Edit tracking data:
────────────────────────────────────────

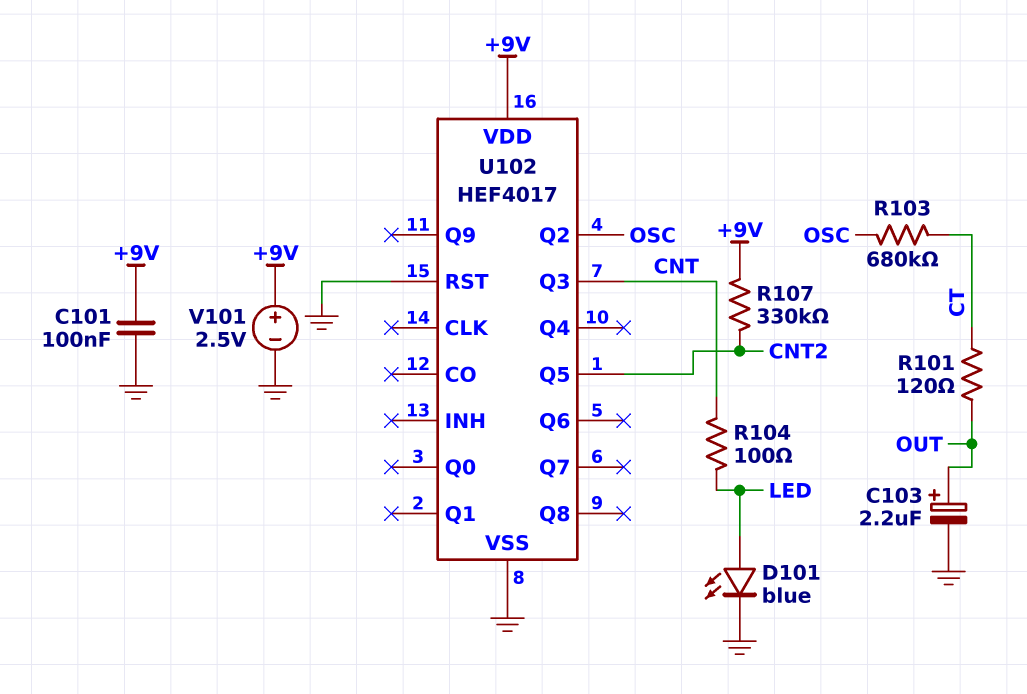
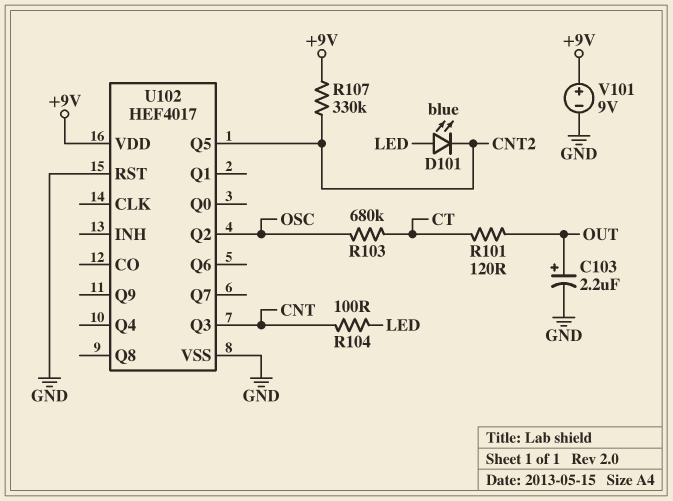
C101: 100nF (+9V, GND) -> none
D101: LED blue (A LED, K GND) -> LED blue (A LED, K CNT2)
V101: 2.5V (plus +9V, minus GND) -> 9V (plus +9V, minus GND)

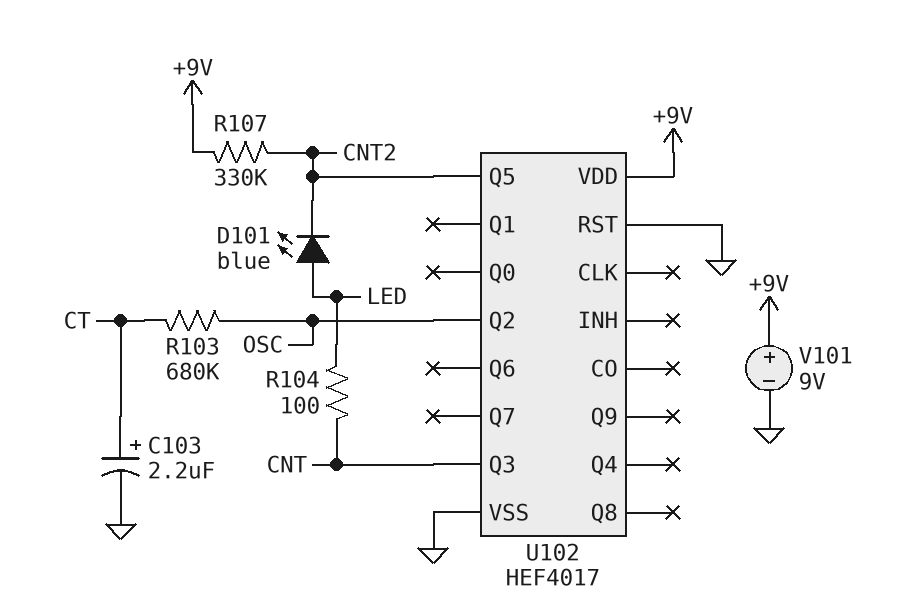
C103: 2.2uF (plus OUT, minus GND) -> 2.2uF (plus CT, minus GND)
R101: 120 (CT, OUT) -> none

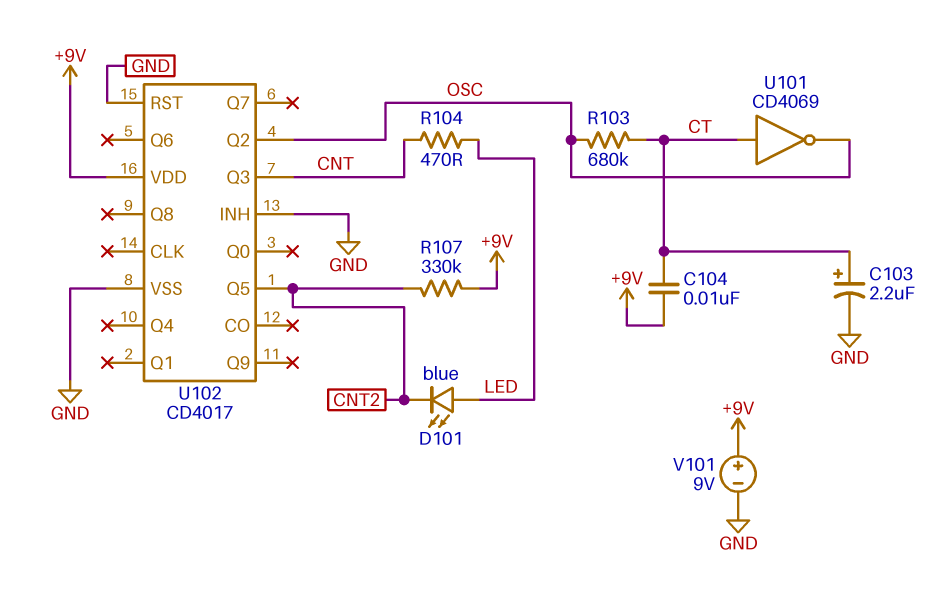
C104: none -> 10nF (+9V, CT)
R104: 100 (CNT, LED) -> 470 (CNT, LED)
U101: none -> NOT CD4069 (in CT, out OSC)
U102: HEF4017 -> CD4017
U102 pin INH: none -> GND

────────────────────────────────────────

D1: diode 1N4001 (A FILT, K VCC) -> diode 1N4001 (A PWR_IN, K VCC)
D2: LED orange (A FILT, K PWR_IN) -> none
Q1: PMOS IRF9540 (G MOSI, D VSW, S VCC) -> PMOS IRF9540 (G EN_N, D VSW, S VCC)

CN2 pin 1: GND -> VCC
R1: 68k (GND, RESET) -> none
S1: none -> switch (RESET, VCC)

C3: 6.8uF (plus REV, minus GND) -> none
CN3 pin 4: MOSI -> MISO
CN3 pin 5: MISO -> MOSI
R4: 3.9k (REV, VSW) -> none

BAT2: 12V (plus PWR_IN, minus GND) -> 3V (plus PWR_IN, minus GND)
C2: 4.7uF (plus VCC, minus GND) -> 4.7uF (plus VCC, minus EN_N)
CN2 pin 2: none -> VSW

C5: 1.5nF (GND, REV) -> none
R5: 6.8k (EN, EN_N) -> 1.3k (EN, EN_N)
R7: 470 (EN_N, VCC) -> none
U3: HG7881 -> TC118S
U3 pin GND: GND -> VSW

────────────────────────────────────────

_THE PROBLEM_
Restate word for word the lines of the data above that begin at the line with "D101: LED blue" and end at the line with "U102 pin INH: none -> GND", keeping both ends and dropping every picture.

_TASK OUTPUT_
D101: LED blue (A LED, K GND) -> LED blue (A LED, K CNT2)
V101: 2.5V (plus +9V, minus GND) -> 9V (plus +9V, minus GND)

C103: 2.2uF (plus OUT, minus GND) -> 2.2uF (plus CT, minus GND)
R101: 120 (CT, OUT) -> none

C104: none -> 10nF (+9V, CT)
R104: 100 (CNT, LED) -> 470 (CNT, LED)
U101: none -> NOT CD4069 (in CT, out OSC)
U102: HEF4017 -> CD4017
U102 pin INH: none -> GND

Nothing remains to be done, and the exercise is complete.